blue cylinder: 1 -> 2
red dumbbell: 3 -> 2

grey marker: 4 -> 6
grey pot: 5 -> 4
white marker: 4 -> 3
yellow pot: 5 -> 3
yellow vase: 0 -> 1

• • •

Exercise >>
All of the material above should be repeated exactly.

Your solution >>
blue cylinder: 1 -> 2
red dumbbell: 3 -> 2

grey marker: 4 -> 6
grey pot: 5 -> 4
white marker: 4 -> 3
yellow pot: 5 -> 3
yellow vase: 0 -> 1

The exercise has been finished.